■ **The data**

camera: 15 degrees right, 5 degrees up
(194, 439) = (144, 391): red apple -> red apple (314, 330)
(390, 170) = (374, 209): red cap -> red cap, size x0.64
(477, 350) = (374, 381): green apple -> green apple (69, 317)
--
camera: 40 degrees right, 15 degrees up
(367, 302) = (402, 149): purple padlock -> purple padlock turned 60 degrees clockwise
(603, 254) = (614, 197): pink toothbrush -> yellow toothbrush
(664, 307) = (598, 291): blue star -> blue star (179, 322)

■ **What you will do**
Copy every line of the listing that contains the word "apple".

■ **Result for this exercise**
(194, 439) = (144, 391): red apple -> red apple (314, 330)
(477, 350) = (374, 381): green apple -> green apple (69, 317)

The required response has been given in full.